*** Extracted entries ***

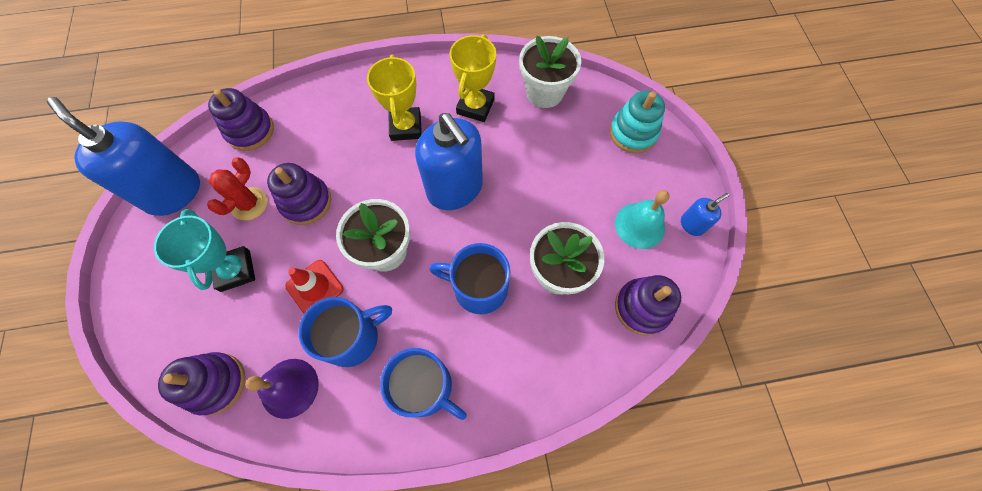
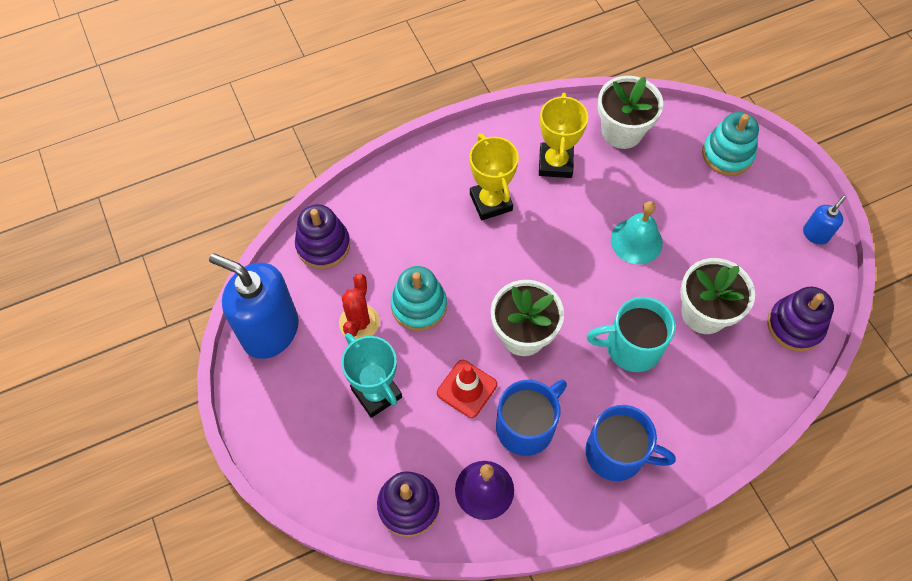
camera: 15 degrees left, 5 degrees down
(306, 202) = (419, 305): purple stacking toy -> turquoise stacking toy
(455, 189) = (568, 255): blue soap dispenser -> none
(478, 288) = (631, 347): blue mug -> turquoise mug
(639, 225) = (766, 247): turquoise bell -> turquoise bell (636, 241)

*** End of Extracted entries ***

[Problem description] Write out the data above in full and exactly, but without the pictures.

[Your solution]
camera: 15 degrees left, 5 degrees down
(306, 202) = (419, 305): purple stacking toy -> turquoise stacking toy
(455, 189) = (568, 255): blue soap dispenser -> none
(478, 288) = (631, 347): blue mug -> turquoise mug
(639, 225) = (766, 247): turquoise bell -> turquoise bell (636, 241)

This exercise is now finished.